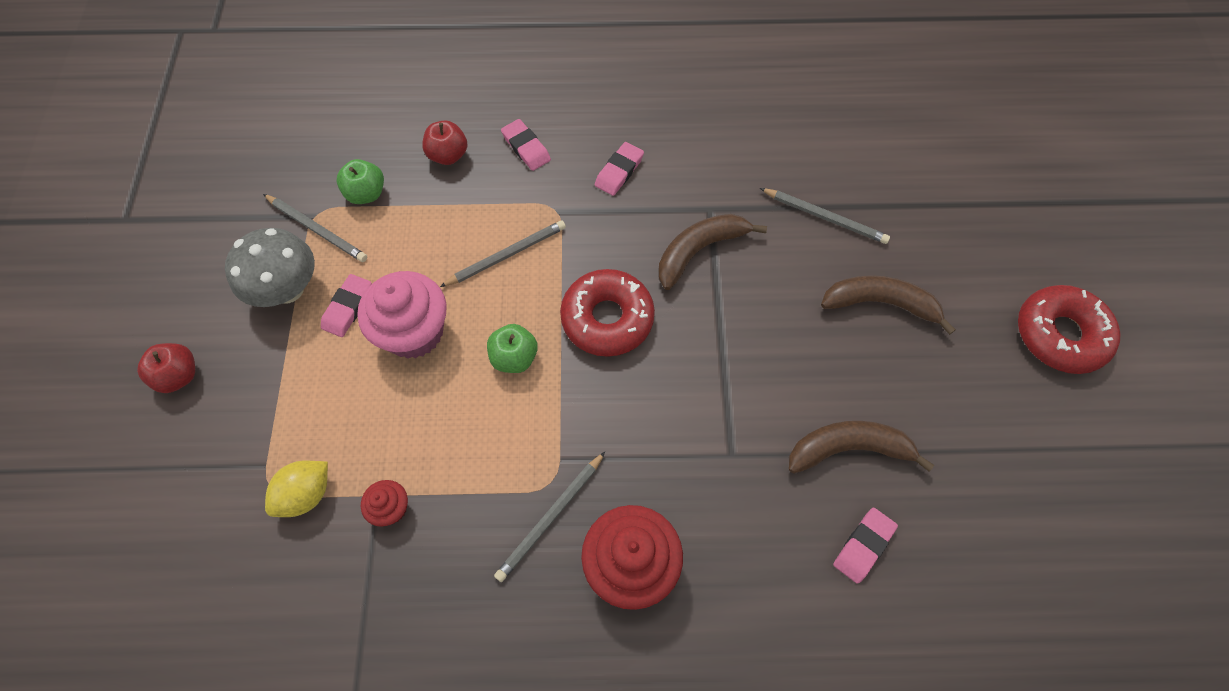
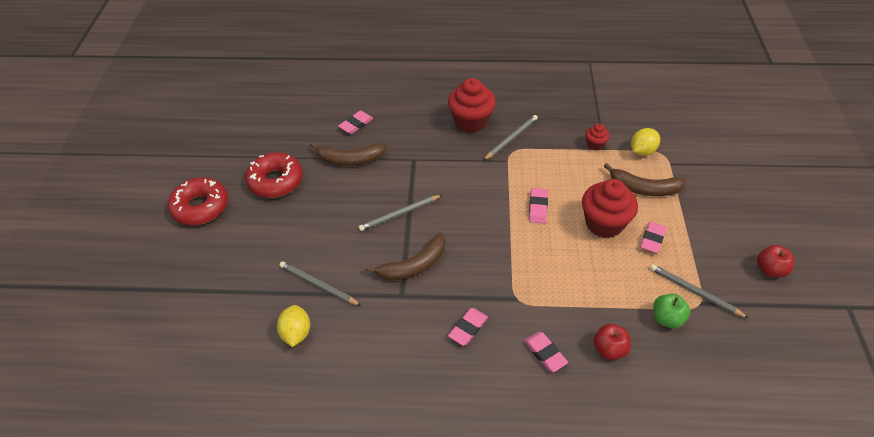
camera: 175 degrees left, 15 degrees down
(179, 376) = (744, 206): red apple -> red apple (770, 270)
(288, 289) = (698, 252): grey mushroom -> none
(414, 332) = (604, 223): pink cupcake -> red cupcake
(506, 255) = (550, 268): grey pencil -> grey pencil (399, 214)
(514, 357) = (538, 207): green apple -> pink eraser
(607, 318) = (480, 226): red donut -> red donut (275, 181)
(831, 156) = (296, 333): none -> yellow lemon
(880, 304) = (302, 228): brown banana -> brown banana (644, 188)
--
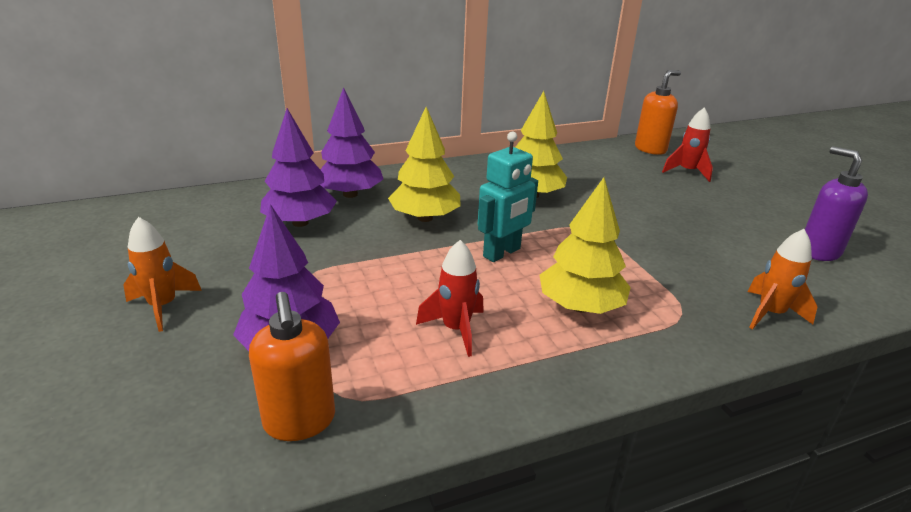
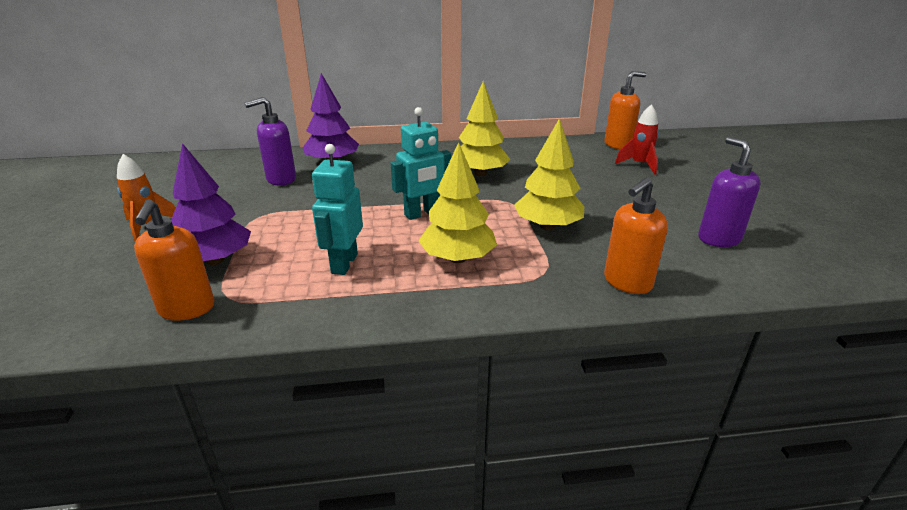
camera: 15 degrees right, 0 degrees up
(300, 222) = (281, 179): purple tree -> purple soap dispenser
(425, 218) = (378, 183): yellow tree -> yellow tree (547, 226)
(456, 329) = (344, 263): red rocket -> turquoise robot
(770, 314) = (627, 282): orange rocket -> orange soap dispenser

TASK DETAILS: Reproduce exactly the section above that begins at the line containing "camera: 175 degrees left, 15 degrees down" and ends at the line containing "(880, 304) = (302, 228): brown", leaving out all other lines.

RESPONSE AREA:
camera: 175 degrees left, 15 degrees down
(179, 376) = (744, 206): red apple -> red apple (770, 270)
(288, 289) = (698, 252): grey mushroom -> none
(414, 332) = (604, 223): pink cupcake -> red cupcake
(506, 255) = (550, 268): grey pencil -> grey pencil (399, 214)
(514, 357) = (538, 207): green apple -> pink eraser
(607, 318) = (480, 226): red donut -> red donut (275, 181)
(831, 156) = (296, 333): none -> yellow lemon
(880, 304) = (302, 228): brown banana -> brown banana (644, 188)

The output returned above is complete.